WHAT IS BEING ASKED: Please retype exactly the lines from the one containing "RGB pin G: TX0 -> D12" through the end of the records, leaving out the pictures.

Source data:
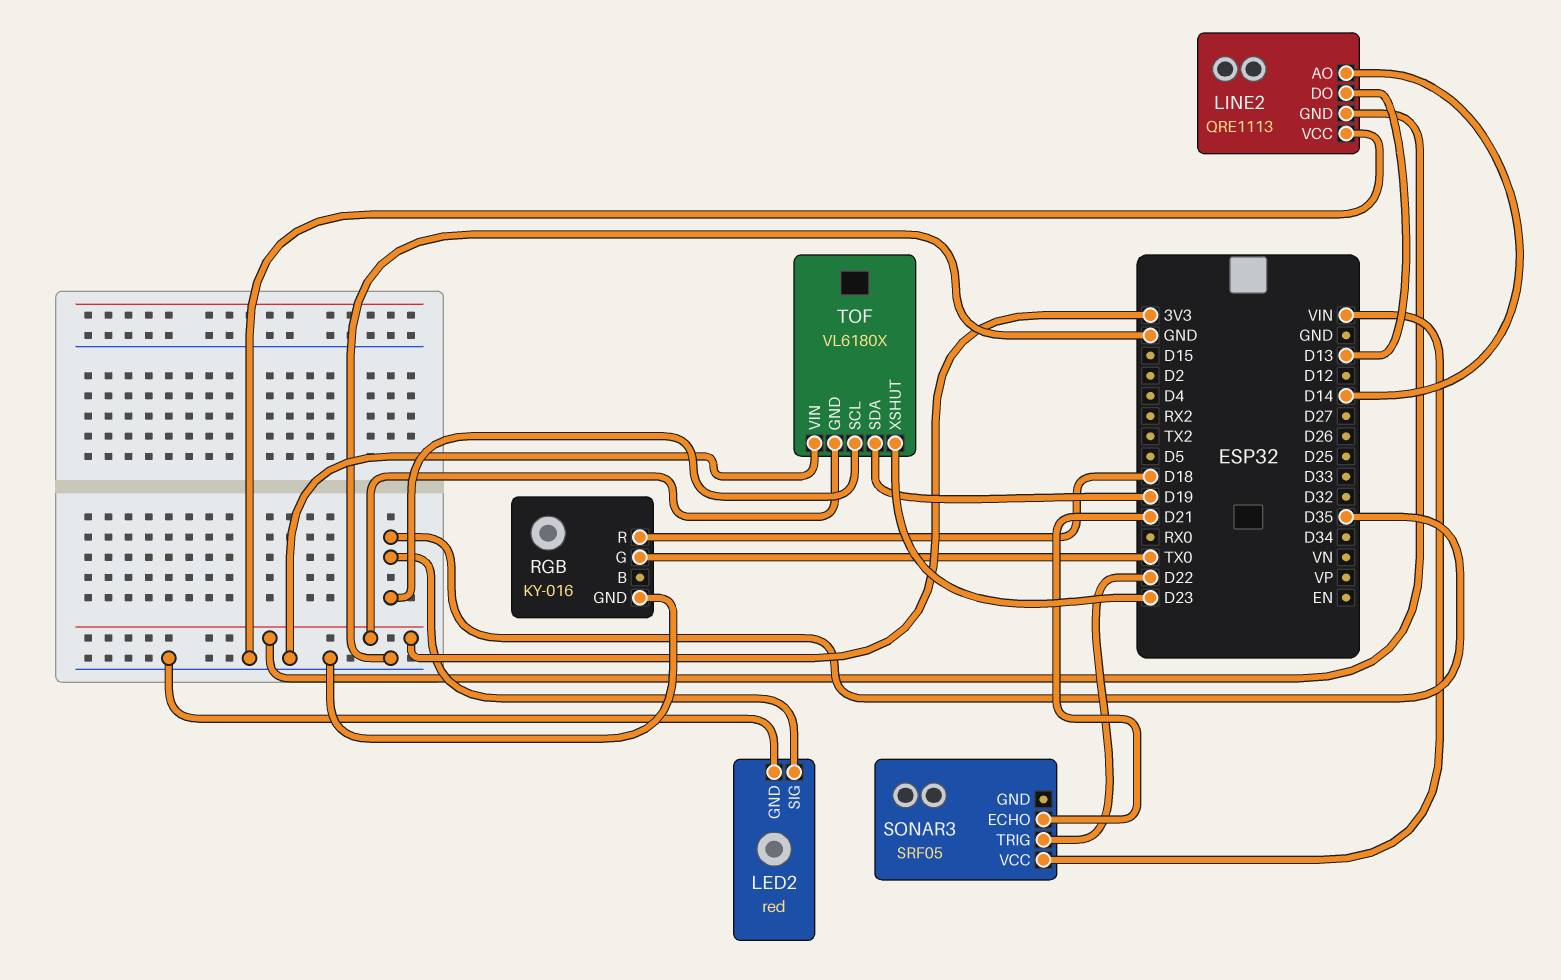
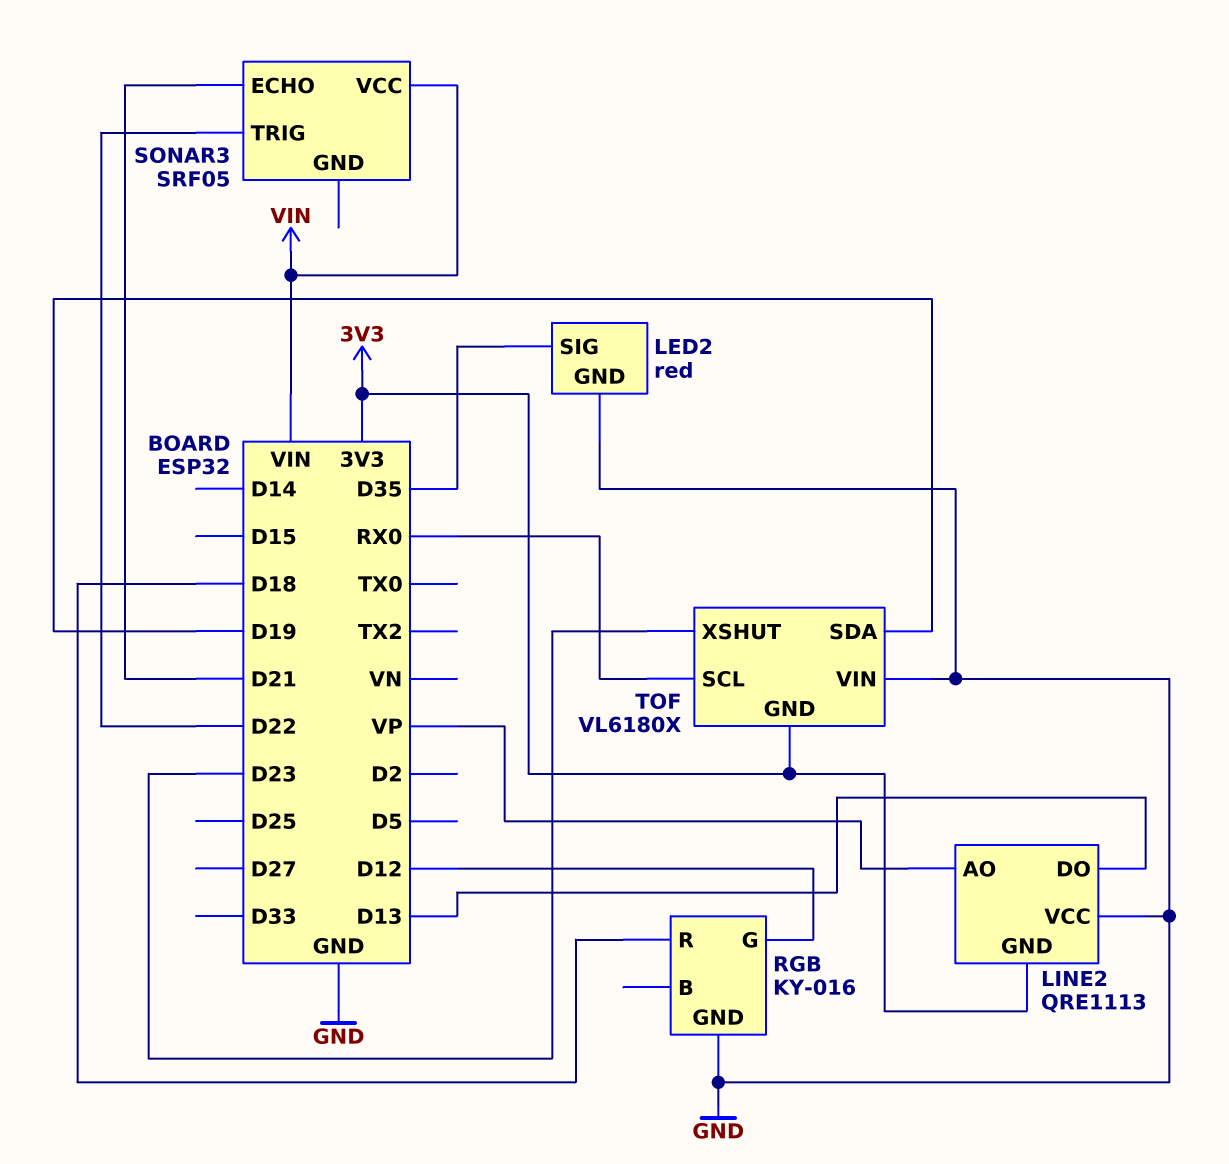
LINE2 pin AO: D14 -> VP
RGB pin G: TX0 -> D12
TOF pin SCL: D35 -> RX0

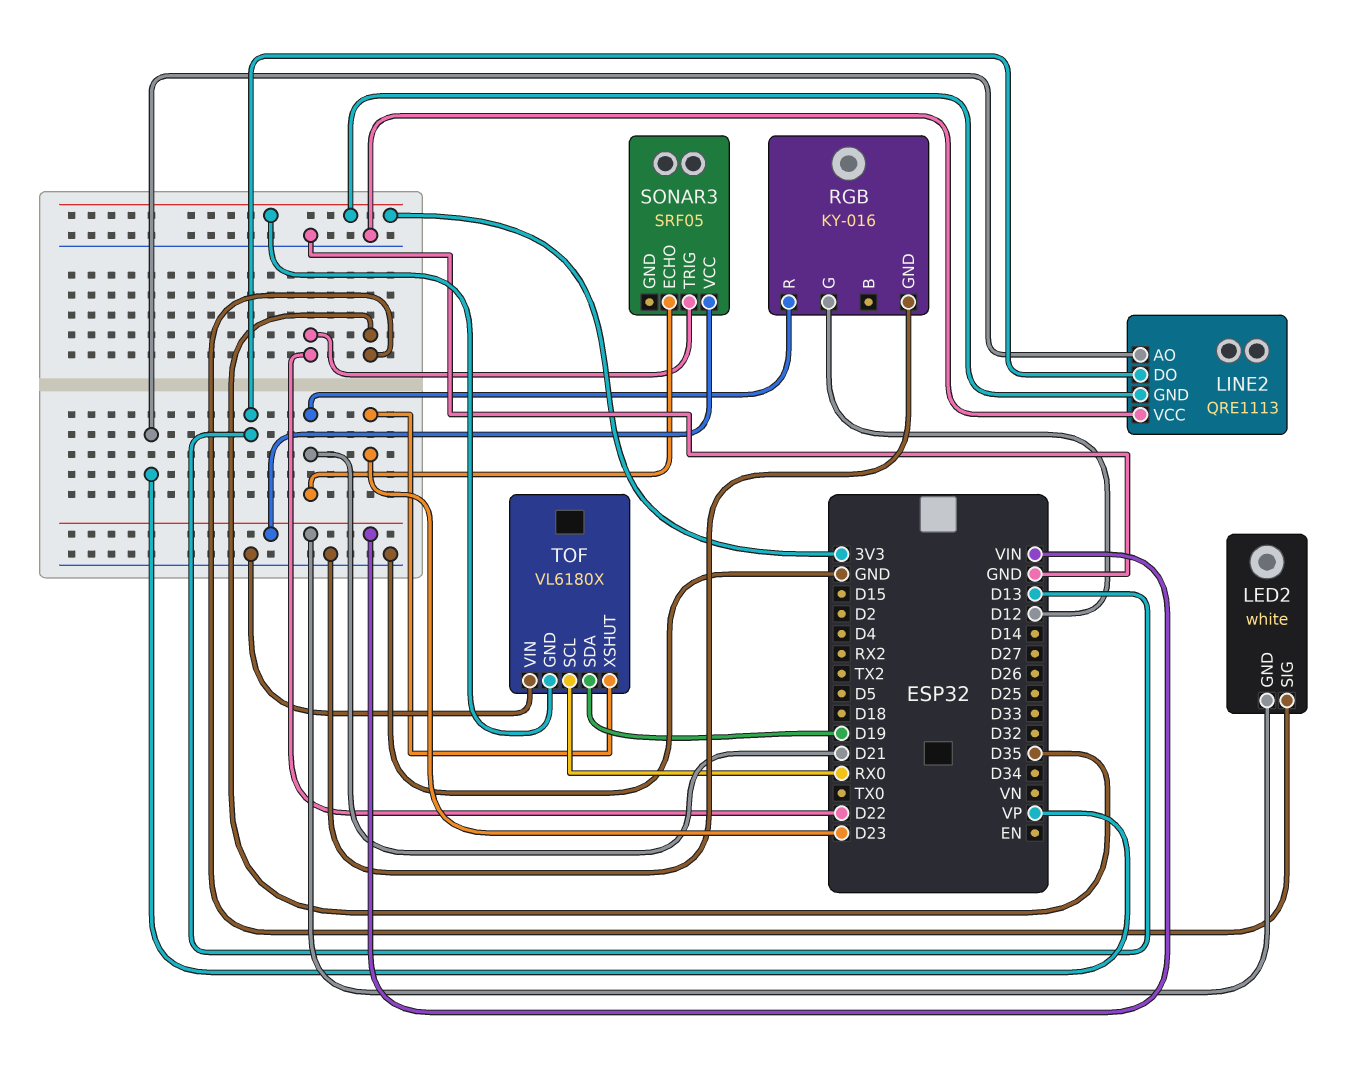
LED2: red -> white
LED2 pin GND: GND -> VIN
RGB pin R: D18 -> D21

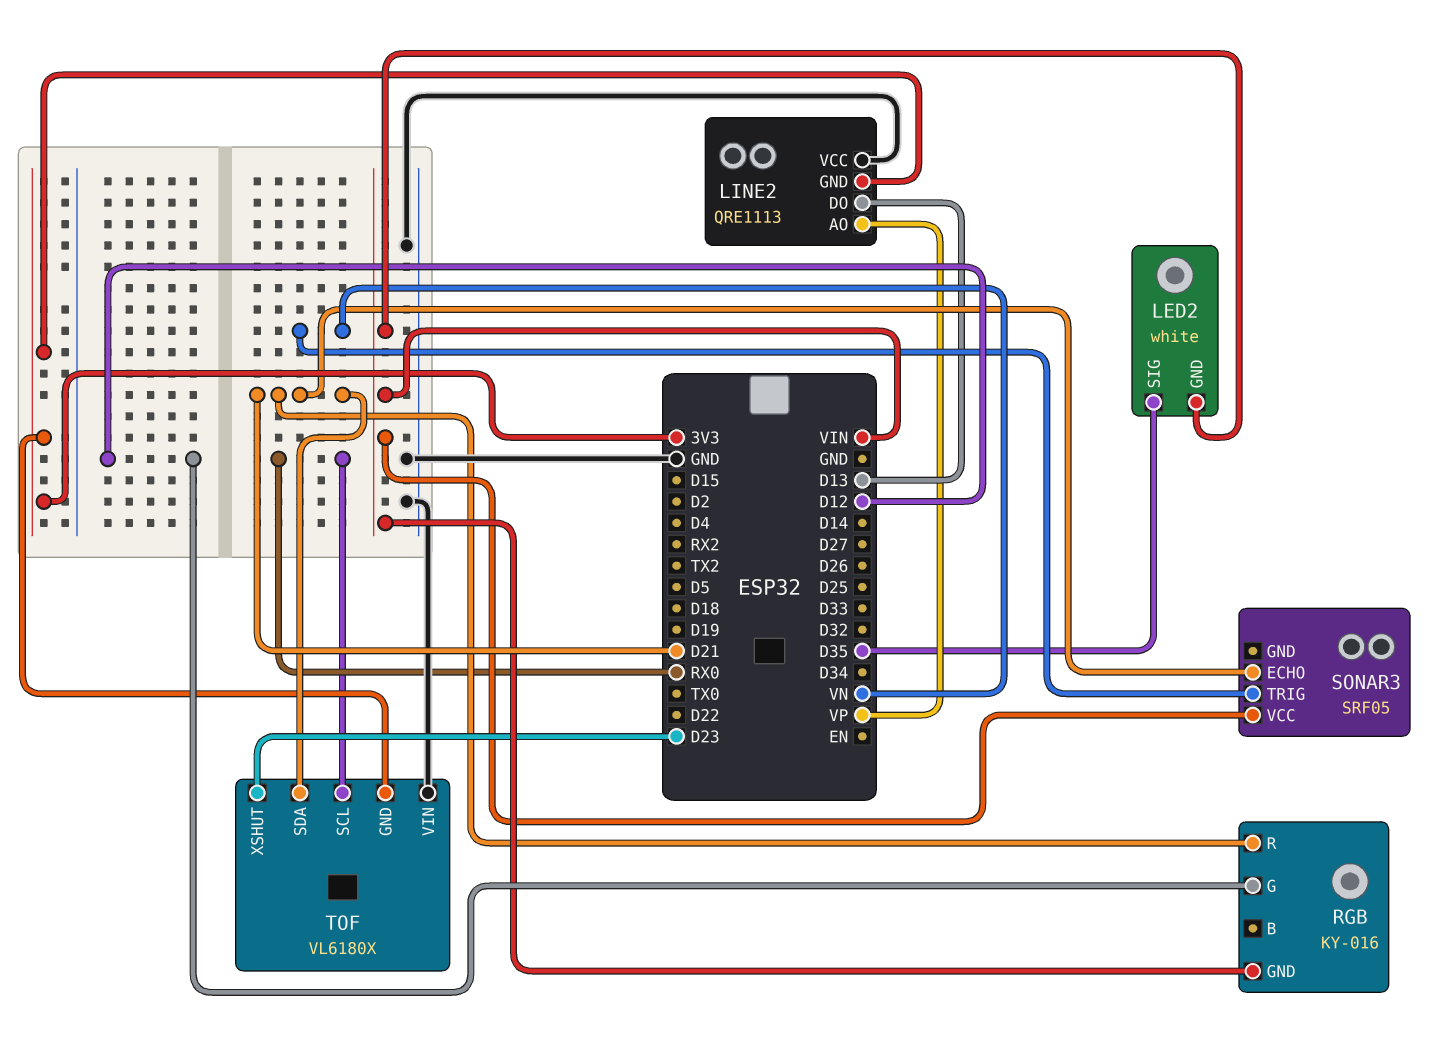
RGB pin GND: GND -> VIN
SONAR3 pin TRIG: D22 -> VN
TOF pin SDA: D19 -> D21

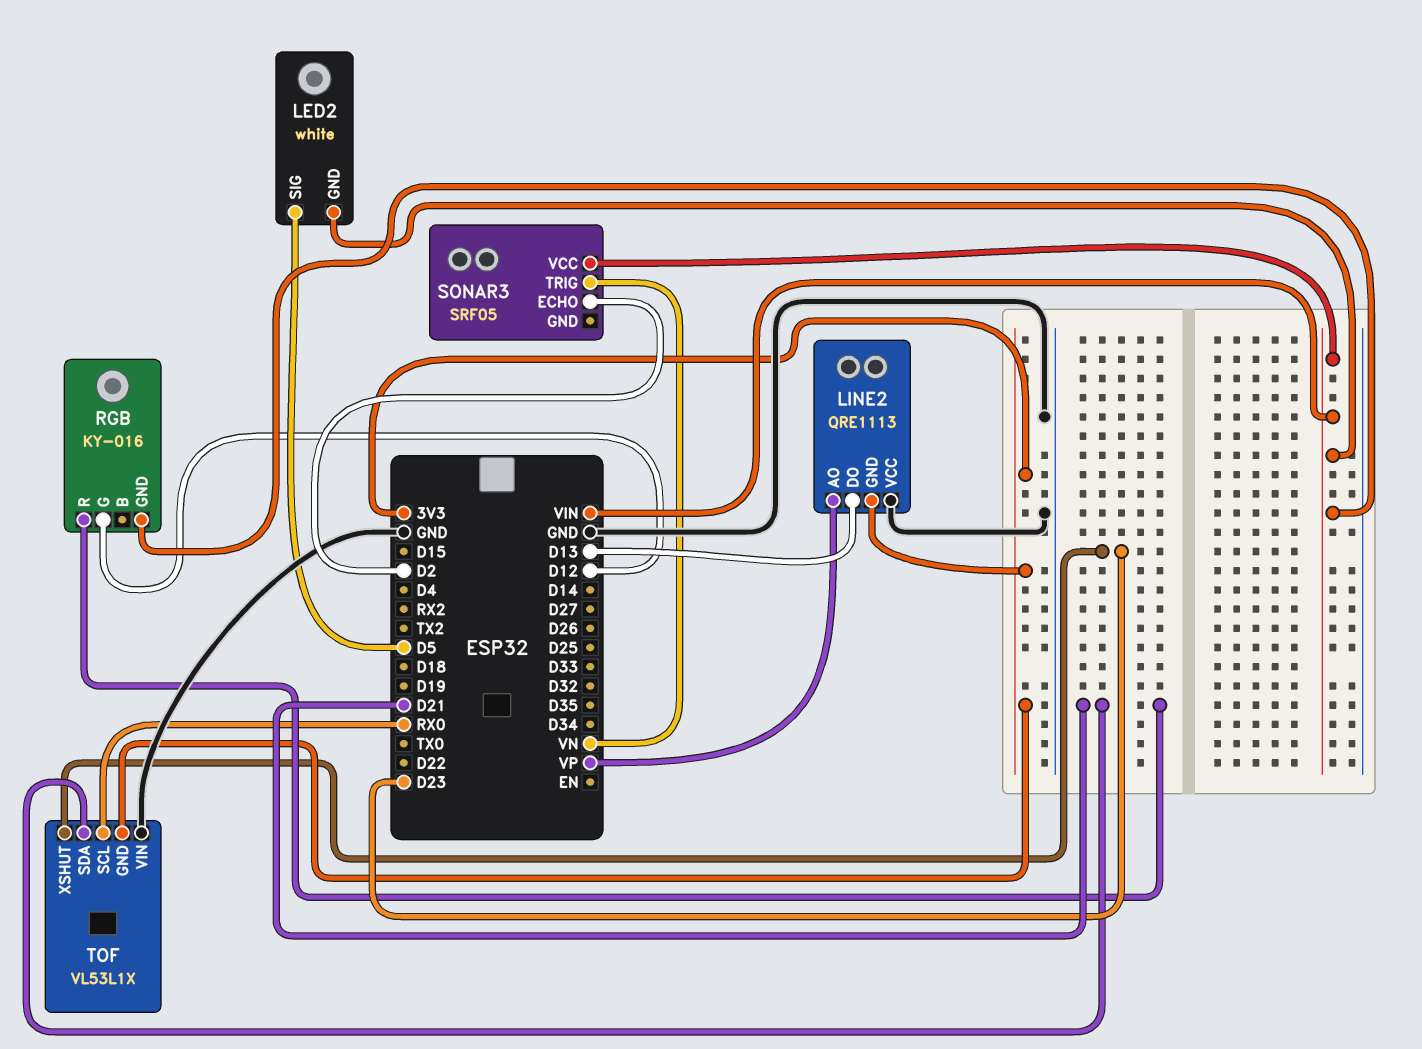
LED2 pin SIG: D35 -> D5
SONAR3 pin ECHO: D21 -> D2
TOF: VL6180X -> VL53L1X

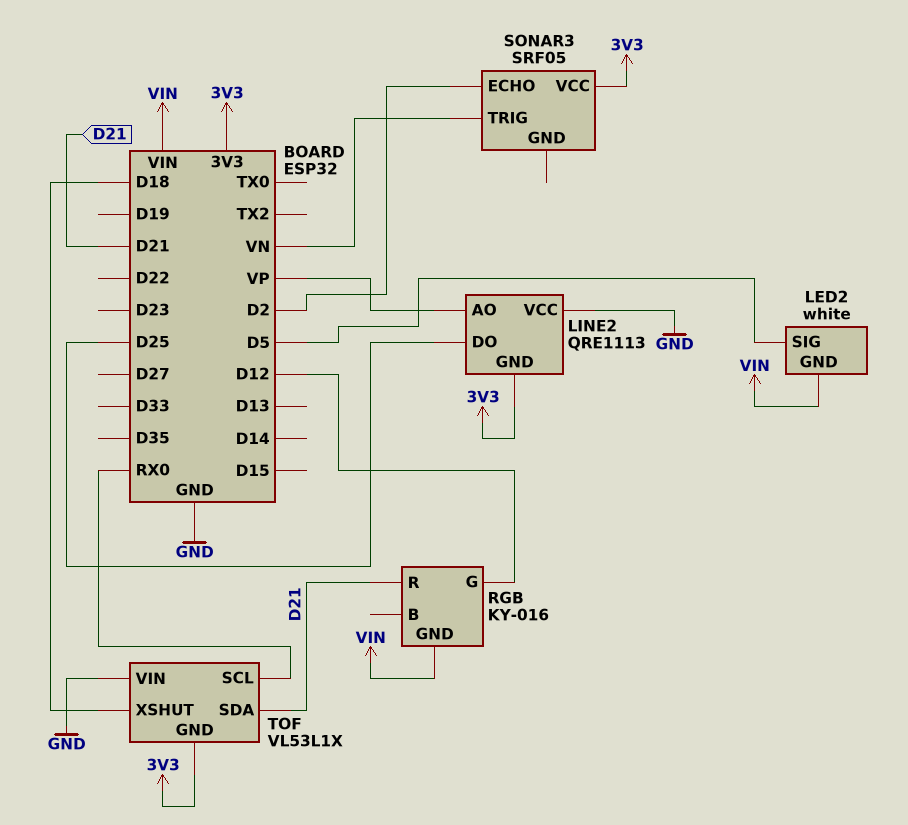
LINE2 pin DO: D13 -> D25
SONAR3 pin VCC: VIN -> 3V3
TOF pin XSHUT: D23 -> D18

WRITTEN RESPONSE:
RGB pin G: TX0 -> D12
TOF pin SCL: D35 -> RX0

LED2: red -> white
LED2 pin GND: GND -> VIN
RGB pin R: D18 -> D21

RGB pin GND: GND -> VIN
SONAR3 pin TRIG: D22 -> VN
TOF pin SDA: D19 -> D21

LED2 pin SIG: D35 -> D5
SONAR3 pin ECHO: D21 -> D2
TOF: VL6180X -> VL53L1X

LINE2 pin DO: D13 -> D25
SONAR3 pin VCC: VIN -> 3V3
TOF pin XSHUT: D23 -> D18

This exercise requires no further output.